Task prompt:
Reproduce the records below in full and without edits, omitting images.

The input:

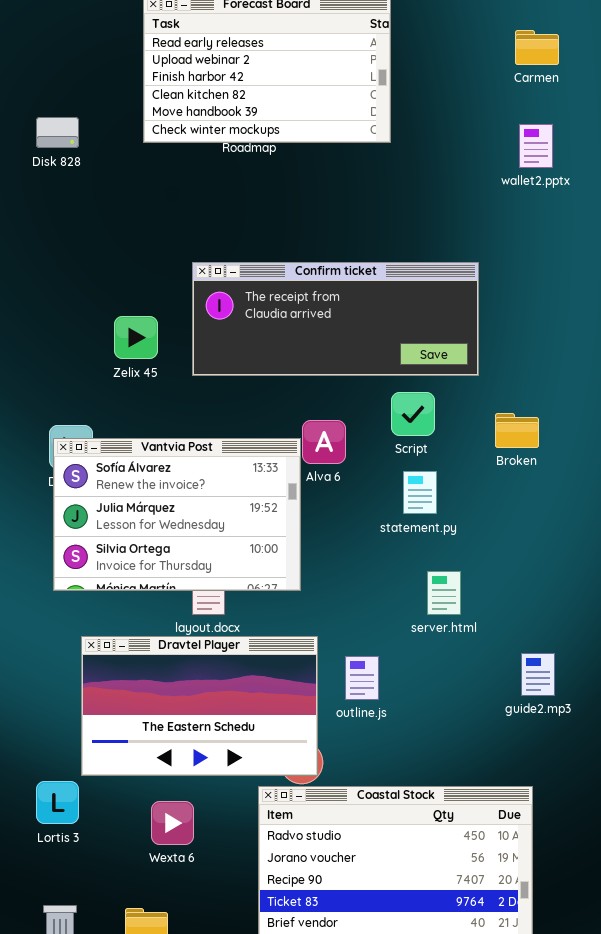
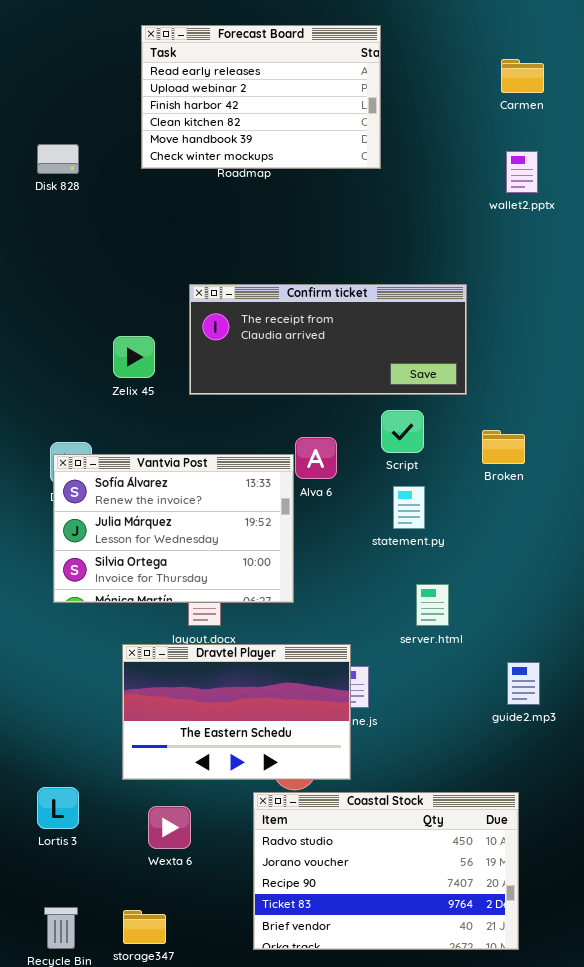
Dravtel Player: [81,636,318,776] -> [122,644,351,780], moved

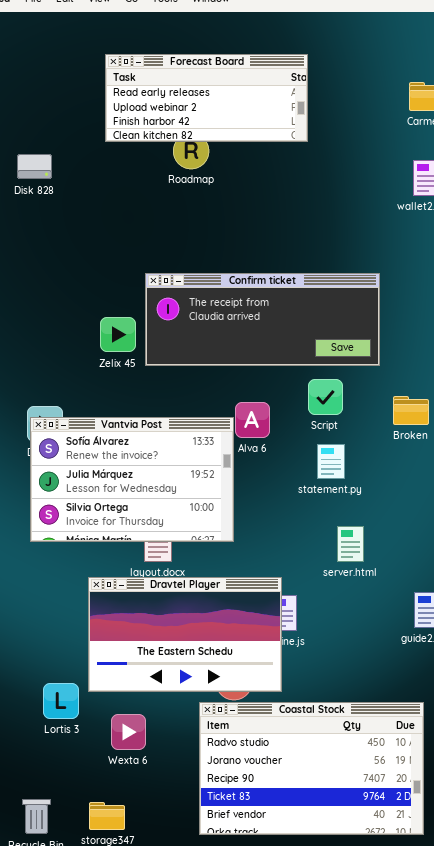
Forecast Board: [141,25,381,169] -> [105,54,308,142], resized
Zelix 45: [113,336,155,378] -> [100,317,136,352], moved
Lortis 3: [37,787,79,829] -> [43,683,79,719], moved

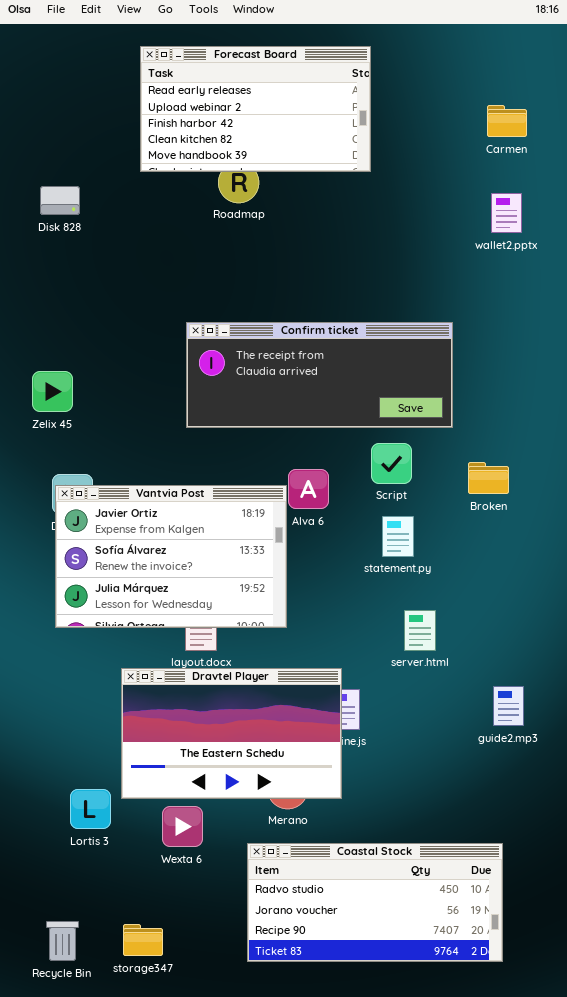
Forecast Board: [105,54,308,142] -> [140,46,371,172], resized
Zelix 45: [100,317,136,352] -> [32,371,73,412], moved
Vantvia Post: [30,417,234,542] -> [55,485,287,628], scrolled up 1 row
Coastal Stock: [199,702,424,835] -> [247,843,503,962], resized
Wexta 6: [111,714,146,750] -> [162,806,203,847], moved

Result of the task:
Dravtel Player: [81,636,318,776] -> [122,644,351,780], moved

Forecast Board: [141,25,381,169] -> [105,54,308,142], resized
Zelix 45: [113,336,155,378] -> [100,317,136,352], moved
Lortis 3: [37,787,79,829] -> [43,683,79,719], moved

Forecast Board: [105,54,308,142] -> [140,46,371,172], resized
Zelix 45: [100,317,136,352] -> [32,371,73,412], moved
Vantvia Post: [30,417,234,542] -> [55,485,287,628], scrolled up 1 row
Coastal Stock: [199,702,424,835] -> [247,843,503,962], resized
Wexta 6: [111,714,146,750] -> [162,806,203,847], moved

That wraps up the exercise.